Only the lines below between the ones containing "black capsule: 1 -> 2" and "yellow cheese: 7 -> 3", inclusive, are to be reproduced, each exactly as it stands.

## Dataset
=====

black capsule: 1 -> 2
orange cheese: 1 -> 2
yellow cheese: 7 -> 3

=====

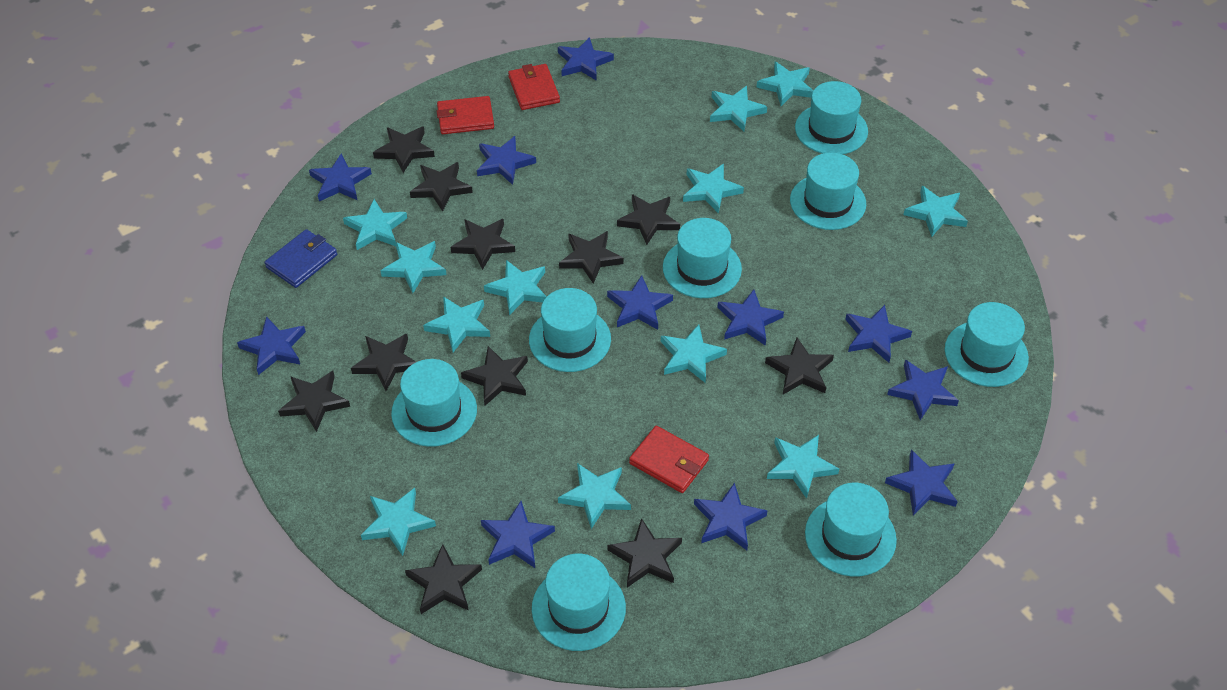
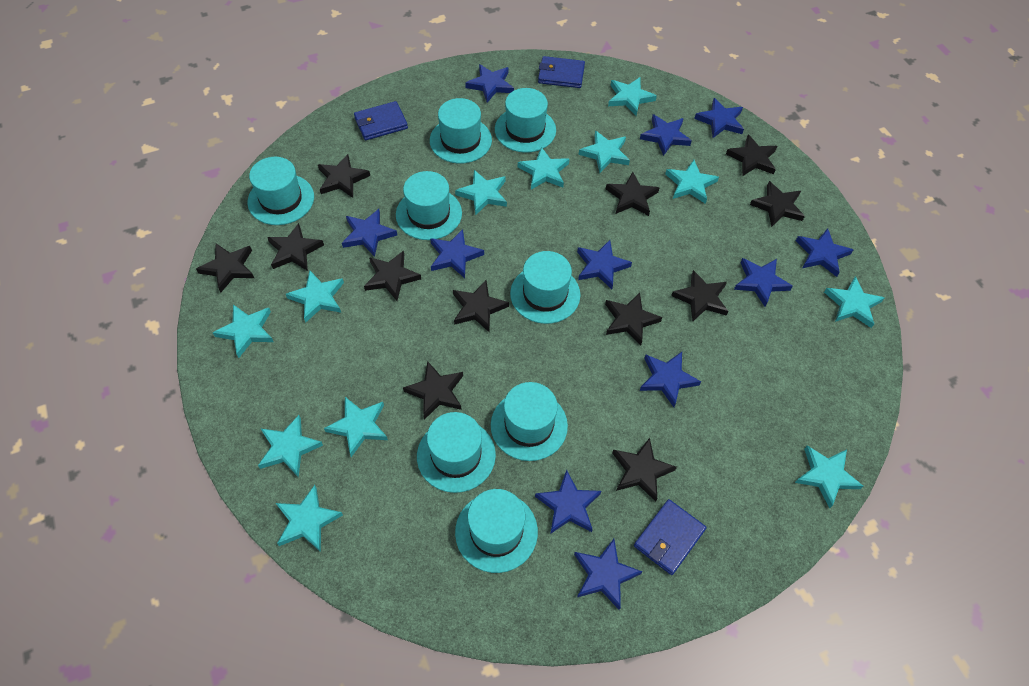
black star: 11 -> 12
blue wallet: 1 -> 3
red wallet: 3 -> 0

=====

## Response box
black capsule: 1 -> 2
orange cheese: 1 -> 2
yellow cheese: 7 -> 3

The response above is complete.